* Task description *
Nothing but the records, copied exactly and stripped of pictures, should be in the answer.

* Scene comparison data *

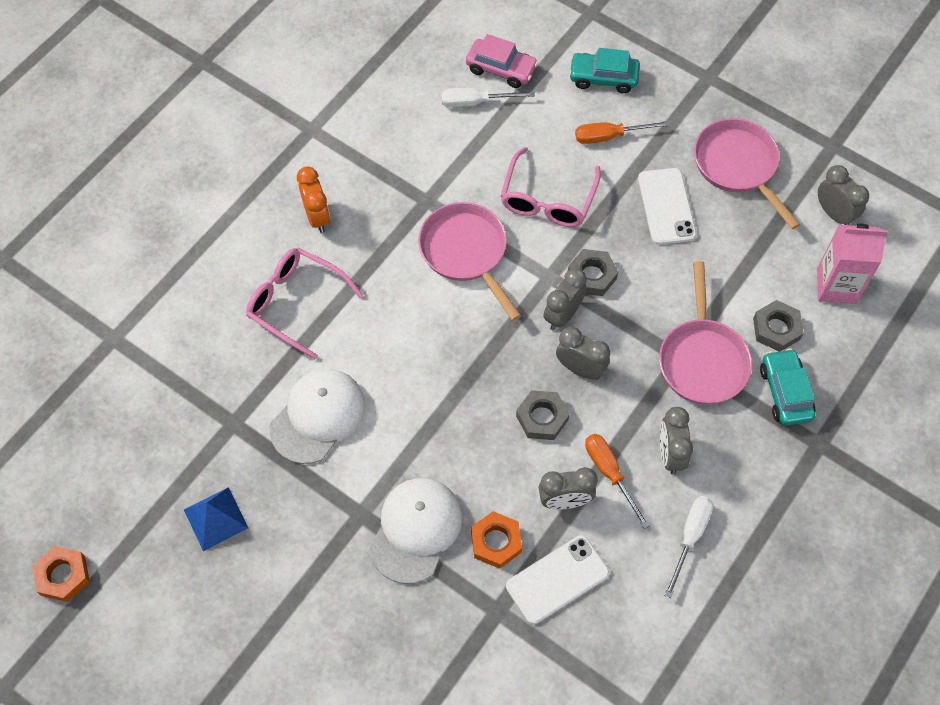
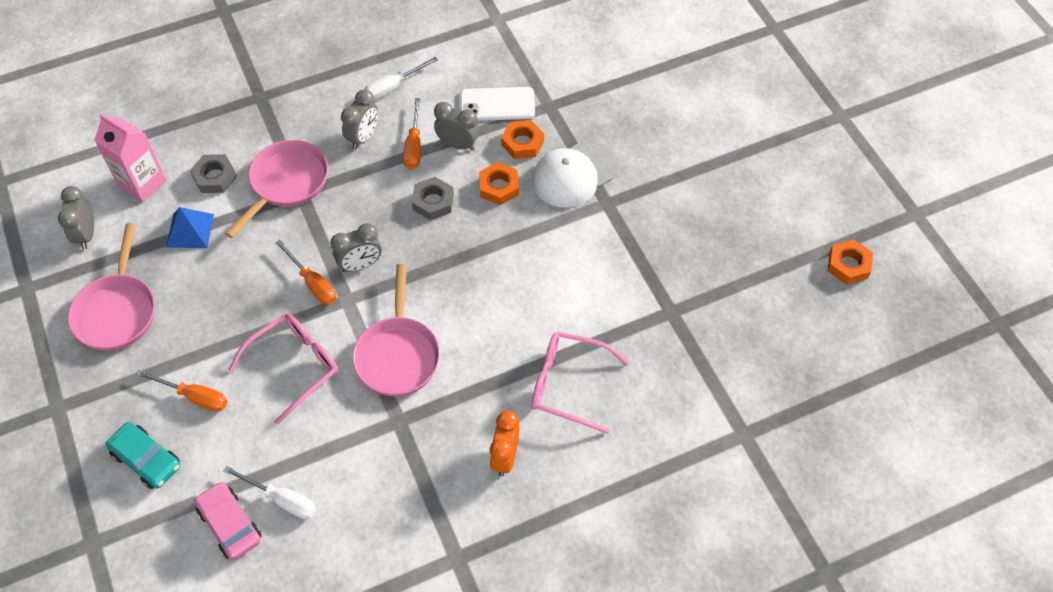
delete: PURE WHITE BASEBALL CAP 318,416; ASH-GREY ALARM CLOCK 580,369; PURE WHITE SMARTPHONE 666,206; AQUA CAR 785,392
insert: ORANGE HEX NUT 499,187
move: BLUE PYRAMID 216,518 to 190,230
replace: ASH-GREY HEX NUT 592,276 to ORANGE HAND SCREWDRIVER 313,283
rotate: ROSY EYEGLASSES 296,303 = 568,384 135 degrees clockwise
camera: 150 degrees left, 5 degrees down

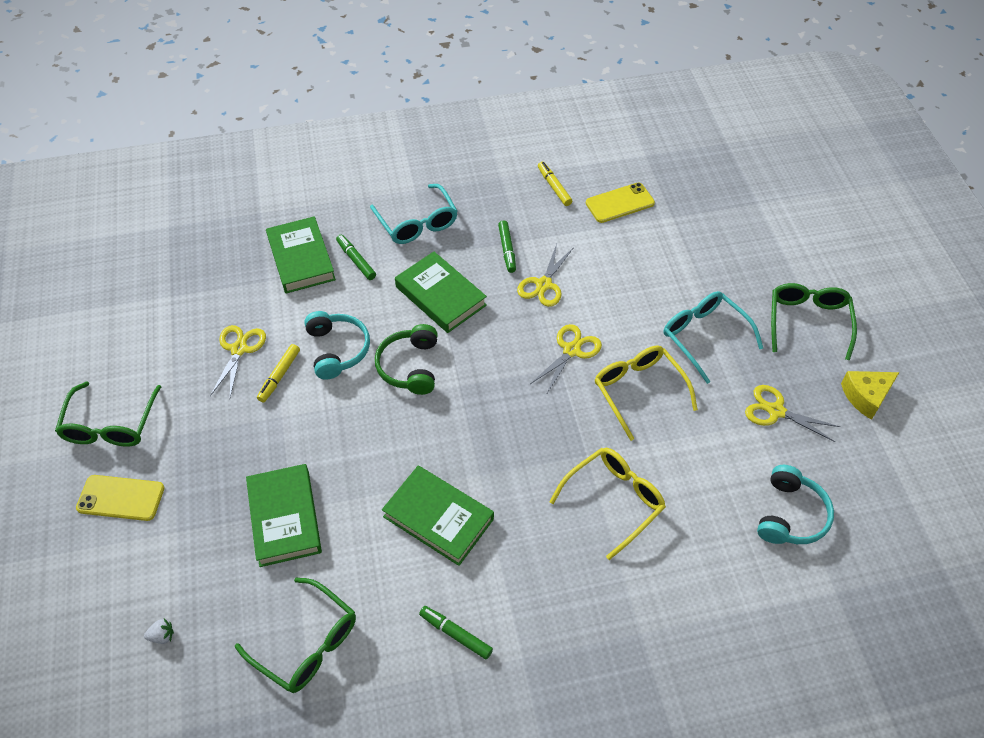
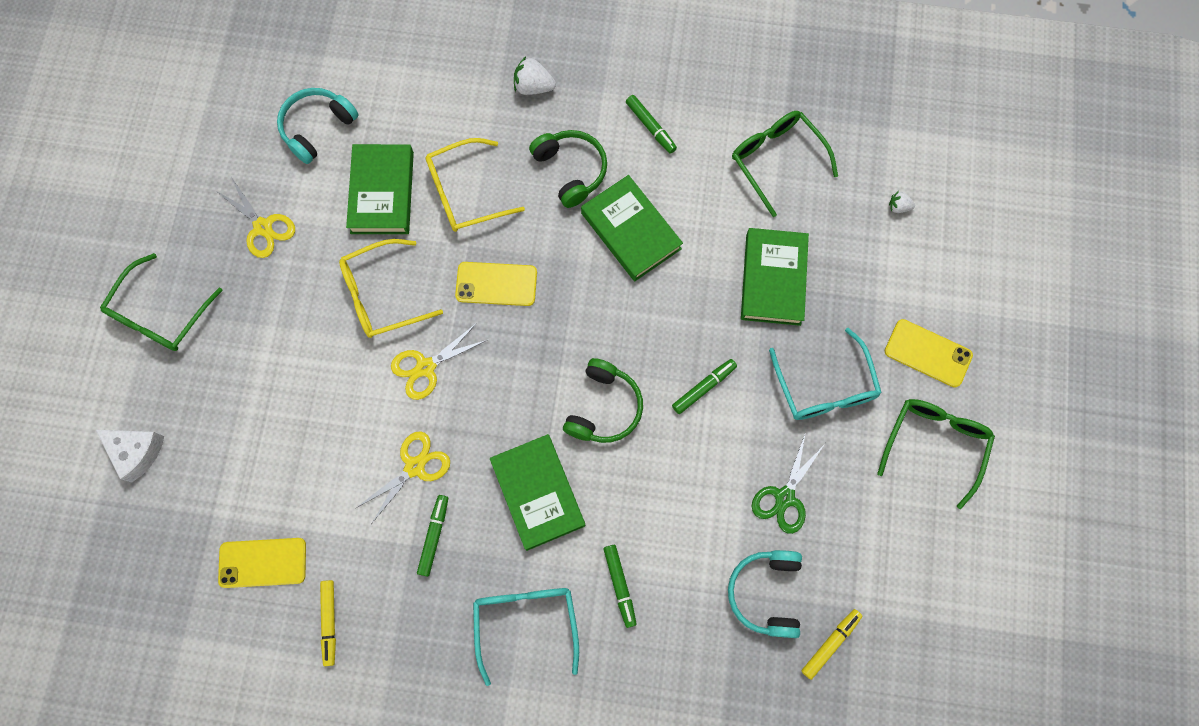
delete: YELLOW PIECE OF CHEESE 866,396
insert: PURE WHITE PIECE OF CHEESE 136,452; YELLOW SMARTPHONE 496,284; PURE WHITE TOY STRAWBERRY 533,87; LEAF-GREEN HEADPHONES 571,170; LEAF-GREEN FELT PEN 704,387
move: LEAF-GREEN HARDBACK 301,259 to 382,192; AQUA HEADPHONES 337,350 to 766,593; AQUA EYEGLASSES 704,337 to 824,386; YELLOW FELT PEN 279,376 to 830,643
recolor: YELLOW SCISSORS 239,349 to LEAF-GREEN SCISSORS 784,497
rotate: YELLOW EYEGLASSES 639,391 = 382,295 75 degrees clockwise
camera: 160 degrees left, 20 degrees up

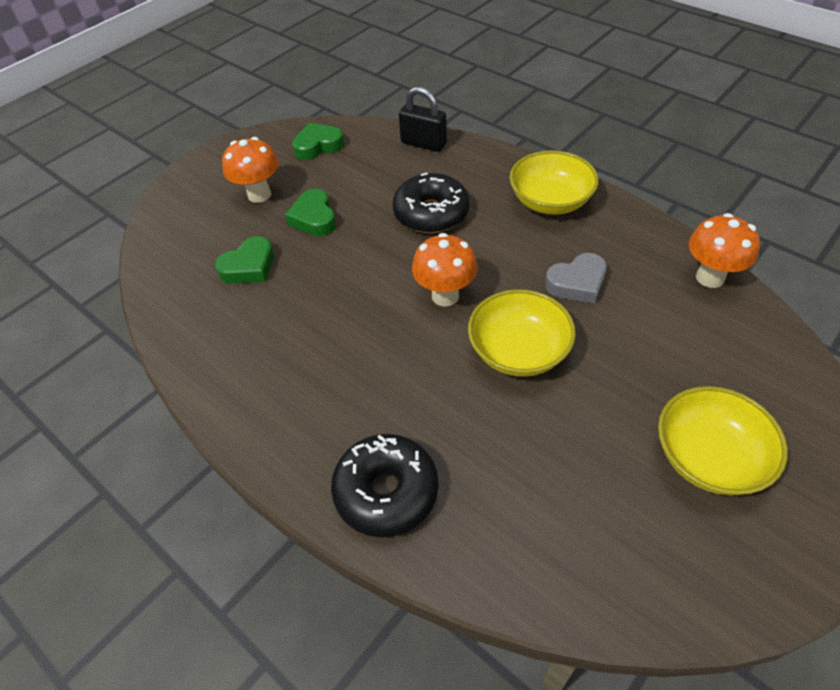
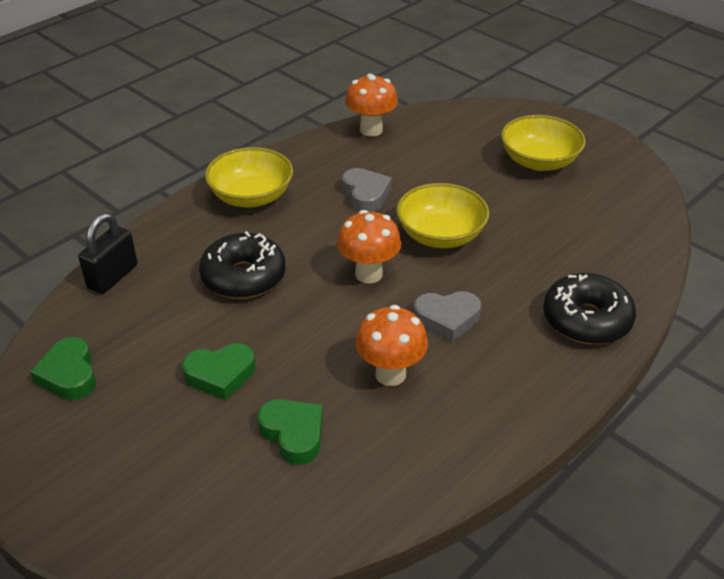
insert: ASH-GREY HEART SHAPE 447,319
move: ORANGE TOADSTOOL 259,195 to 390,374
camera: 90 degrees left, 10 degrees down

* Response to this exercise *
delete: PURE WHITE BASEBALL CAP 318,416; ASH-GREY ALARM CLOCK 580,369; PURE WHITE SMARTPHONE 666,206; AQUA CAR 785,392
insert: ORANGE HEX NUT 499,187
move: BLUE PYRAMID 216,518 to 190,230
replace: ASH-GREY HEX NUT 592,276 to ORANGE HAND SCREWDRIVER 313,283
rotate: ROSY EYEGLASSES 296,303 = 568,384 135 degrees clockwise
camera: 150 degrees left, 5 degrees down

delete: YELLOW PIECE OF CHEESE 866,396
insert: PURE WHITE PIECE OF CHEESE 136,452; YELLOW SMARTPHONE 496,284; PURE WHITE TOY STRAWBERRY 533,87; LEAF-GREEN HEADPHONES 571,170; LEAF-GREEN FELT PEN 704,387
move: LEAF-GREEN HARDBACK 301,259 to 382,192; AQUA HEADPHONES 337,350 to 766,593; AQUA EYEGLASSES 704,337 to 824,386; YELLOW FELT PEN 279,376 to 830,643
recolor: YELLOW SCISSORS 239,349 to LEAF-GREEN SCISSORS 784,497
rotate: YELLOW EYEGLASSES 639,391 = 382,295 75 degrees clockwise
camera: 160 degrees left, 20 degrees up

insert: ASH-GREY HEART SHAPE 447,319
move: ORANGE TOADSTOOL 259,195 to 390,374
camera: 90 degrees left, 10 degrees down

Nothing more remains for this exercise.